For the entries below, the expected answer is the line with "(393, 665) = (417, 463): black", the line with "(896, 591) = (1017, 488): blue", and every line between them, exactly as written, and nothing more.
:: Entries provided
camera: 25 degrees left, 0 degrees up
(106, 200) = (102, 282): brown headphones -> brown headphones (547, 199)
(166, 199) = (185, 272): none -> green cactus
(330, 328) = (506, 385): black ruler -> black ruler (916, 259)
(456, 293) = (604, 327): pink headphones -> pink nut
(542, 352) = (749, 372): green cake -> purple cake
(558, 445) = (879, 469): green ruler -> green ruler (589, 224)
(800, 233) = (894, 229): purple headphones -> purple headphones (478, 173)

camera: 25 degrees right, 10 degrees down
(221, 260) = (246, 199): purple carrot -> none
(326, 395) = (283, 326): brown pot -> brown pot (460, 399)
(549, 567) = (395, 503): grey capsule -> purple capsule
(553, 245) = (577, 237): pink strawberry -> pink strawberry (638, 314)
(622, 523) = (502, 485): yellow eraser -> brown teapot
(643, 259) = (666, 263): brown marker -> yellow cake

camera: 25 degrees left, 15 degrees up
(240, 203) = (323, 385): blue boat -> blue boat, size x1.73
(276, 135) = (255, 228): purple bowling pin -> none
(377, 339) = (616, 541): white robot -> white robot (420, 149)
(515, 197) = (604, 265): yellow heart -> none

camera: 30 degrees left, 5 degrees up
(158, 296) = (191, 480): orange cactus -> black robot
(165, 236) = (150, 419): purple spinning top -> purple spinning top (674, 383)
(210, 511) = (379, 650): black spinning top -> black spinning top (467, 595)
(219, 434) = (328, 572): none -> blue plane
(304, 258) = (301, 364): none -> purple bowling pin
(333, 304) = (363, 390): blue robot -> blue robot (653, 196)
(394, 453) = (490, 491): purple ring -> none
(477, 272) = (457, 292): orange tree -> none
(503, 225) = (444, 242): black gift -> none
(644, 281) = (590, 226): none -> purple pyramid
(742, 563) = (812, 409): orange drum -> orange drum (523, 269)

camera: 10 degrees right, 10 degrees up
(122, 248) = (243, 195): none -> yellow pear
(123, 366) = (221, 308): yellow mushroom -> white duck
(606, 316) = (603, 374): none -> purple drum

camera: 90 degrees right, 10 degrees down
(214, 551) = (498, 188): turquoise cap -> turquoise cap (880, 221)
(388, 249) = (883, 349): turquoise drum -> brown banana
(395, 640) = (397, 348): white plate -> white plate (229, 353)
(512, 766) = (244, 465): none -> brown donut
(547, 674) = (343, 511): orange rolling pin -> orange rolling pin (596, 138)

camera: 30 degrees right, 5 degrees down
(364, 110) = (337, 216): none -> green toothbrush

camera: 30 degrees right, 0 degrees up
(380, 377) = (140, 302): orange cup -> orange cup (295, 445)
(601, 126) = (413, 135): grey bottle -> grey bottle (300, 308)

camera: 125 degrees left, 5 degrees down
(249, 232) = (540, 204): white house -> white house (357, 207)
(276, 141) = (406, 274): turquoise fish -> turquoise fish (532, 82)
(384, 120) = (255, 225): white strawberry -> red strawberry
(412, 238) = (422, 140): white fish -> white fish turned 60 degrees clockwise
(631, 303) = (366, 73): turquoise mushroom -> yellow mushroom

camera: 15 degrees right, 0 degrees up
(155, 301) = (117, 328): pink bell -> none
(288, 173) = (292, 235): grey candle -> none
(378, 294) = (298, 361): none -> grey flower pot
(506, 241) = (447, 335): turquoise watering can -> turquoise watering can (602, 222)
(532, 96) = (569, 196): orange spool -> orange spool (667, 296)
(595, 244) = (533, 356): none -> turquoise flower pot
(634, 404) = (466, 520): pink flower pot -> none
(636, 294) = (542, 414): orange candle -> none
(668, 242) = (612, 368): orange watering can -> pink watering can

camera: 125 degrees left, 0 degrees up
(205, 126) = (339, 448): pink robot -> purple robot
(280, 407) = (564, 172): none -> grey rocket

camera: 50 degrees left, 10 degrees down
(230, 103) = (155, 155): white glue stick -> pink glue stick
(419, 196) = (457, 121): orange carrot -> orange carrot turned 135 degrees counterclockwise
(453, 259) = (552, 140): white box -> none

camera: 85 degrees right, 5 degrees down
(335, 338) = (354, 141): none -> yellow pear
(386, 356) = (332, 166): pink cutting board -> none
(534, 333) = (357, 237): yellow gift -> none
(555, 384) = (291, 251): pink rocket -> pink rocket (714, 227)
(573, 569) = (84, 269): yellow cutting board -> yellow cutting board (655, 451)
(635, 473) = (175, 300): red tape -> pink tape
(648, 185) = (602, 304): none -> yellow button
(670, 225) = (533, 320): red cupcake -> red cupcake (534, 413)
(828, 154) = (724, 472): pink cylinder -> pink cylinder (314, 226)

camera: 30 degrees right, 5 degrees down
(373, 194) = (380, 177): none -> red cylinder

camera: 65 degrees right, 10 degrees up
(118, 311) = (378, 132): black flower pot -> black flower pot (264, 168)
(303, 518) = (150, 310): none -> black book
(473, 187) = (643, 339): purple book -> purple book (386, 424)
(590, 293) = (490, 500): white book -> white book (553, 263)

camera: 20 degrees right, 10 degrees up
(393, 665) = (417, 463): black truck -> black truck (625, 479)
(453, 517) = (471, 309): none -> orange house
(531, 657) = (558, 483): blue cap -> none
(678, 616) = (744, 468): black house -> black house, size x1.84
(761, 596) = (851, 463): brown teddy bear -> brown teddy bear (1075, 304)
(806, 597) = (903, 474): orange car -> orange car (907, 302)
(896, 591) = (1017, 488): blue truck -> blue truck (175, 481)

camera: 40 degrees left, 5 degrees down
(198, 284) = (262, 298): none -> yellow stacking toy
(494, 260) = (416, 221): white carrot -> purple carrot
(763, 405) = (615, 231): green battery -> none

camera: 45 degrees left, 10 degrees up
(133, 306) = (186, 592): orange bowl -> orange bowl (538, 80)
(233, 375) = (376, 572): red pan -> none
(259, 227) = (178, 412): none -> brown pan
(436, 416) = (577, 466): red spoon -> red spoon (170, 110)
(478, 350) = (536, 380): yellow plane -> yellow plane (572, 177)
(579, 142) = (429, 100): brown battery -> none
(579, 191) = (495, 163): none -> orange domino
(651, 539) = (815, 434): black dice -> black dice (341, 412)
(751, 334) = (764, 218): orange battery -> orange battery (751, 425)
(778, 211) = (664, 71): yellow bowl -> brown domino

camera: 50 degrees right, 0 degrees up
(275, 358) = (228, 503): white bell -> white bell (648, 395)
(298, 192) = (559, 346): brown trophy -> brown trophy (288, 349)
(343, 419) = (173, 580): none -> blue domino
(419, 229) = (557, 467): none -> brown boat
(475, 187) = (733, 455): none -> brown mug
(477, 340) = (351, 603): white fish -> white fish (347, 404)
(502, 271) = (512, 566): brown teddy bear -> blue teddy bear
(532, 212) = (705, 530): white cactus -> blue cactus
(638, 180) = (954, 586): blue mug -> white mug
::::
▶ **Problem solution**:
(393, 665) = (417, 463): black truck -> black truck (625, 479)
(453, 517) = (471, 309): none -> orange house
(531, 657) = (558, 483): blue cap -> none
(678, 616) = (744, 468): black house -> black house, size x1.84
(761, 596) = (851, 463): brown teddy bear -> brown teddy bear (1075, 304)
(806, 597) = (903, 474): orange car -> orange car (907, 302)
(896, 591) = (1017, 488): blue truck -> blue truck (175, 481)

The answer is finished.